> Activity: Retype the line with "red brick G2:G3" in it, then each line after it to the end of the data, word for word.
-- Information given follows --
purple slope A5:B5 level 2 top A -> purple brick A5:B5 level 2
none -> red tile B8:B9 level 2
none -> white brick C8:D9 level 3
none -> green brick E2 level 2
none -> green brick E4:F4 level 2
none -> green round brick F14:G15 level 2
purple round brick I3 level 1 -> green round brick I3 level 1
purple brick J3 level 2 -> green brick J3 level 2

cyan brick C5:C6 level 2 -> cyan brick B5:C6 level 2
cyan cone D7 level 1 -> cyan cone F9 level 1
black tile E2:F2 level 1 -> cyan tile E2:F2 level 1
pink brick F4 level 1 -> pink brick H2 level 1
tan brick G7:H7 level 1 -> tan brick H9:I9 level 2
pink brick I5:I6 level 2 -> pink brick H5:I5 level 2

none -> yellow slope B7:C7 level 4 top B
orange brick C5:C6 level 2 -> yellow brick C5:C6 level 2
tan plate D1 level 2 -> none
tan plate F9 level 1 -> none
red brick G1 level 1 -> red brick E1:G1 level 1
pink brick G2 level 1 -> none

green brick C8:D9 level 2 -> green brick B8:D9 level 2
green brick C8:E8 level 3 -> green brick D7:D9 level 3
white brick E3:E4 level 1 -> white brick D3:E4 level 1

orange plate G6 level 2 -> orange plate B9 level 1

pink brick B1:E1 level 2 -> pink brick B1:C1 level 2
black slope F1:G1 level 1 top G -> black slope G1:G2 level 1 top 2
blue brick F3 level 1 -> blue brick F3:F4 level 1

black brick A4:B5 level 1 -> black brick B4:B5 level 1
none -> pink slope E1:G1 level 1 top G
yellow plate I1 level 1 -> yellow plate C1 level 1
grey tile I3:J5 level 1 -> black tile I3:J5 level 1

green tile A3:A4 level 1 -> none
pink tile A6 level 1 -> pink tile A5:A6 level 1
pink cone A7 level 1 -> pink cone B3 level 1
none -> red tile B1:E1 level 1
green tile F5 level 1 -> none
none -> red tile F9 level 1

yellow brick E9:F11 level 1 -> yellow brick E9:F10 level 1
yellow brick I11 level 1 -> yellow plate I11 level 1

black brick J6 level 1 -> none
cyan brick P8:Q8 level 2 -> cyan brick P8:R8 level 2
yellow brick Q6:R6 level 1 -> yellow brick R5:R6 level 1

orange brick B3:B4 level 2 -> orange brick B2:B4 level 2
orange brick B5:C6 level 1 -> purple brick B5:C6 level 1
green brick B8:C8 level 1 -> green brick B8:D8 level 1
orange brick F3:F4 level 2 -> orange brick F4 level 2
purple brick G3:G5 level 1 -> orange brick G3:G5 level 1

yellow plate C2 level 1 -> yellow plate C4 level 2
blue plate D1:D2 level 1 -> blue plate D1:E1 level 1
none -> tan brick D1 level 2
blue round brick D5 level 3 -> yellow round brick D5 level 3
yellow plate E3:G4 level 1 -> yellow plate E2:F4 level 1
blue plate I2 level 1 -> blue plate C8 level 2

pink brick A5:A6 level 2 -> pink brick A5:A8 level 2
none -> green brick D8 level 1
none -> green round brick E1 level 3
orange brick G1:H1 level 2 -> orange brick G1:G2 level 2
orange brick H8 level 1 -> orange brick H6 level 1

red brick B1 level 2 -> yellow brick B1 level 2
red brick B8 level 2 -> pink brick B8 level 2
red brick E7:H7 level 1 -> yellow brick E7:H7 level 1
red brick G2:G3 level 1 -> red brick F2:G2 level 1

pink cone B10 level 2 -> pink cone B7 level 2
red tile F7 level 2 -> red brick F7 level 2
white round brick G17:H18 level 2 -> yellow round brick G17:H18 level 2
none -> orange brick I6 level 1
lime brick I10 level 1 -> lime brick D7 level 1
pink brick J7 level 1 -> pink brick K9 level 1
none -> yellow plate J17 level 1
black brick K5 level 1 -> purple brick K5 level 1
-- Information given concluded --
> Task result:
red brick G2:G3 level 1 -> red brick F2:G2 level 1

pink cone B10 level 2 -> pink cone B7 level 2
red tile F7 level 2 -> red brick F7 level 2
white round brick G17:H18 level 2 -> yellow round brick G17:H18 level 2
none -> orange brick I6 level 1
lime brick I10 level 1 -> lime brick D7 level 1
pink brick J7 level 1 -> pink brick K9 level 1
none -> yellow plate J17 level 1
black brick K5 level 1 -> purple brick K5 level 1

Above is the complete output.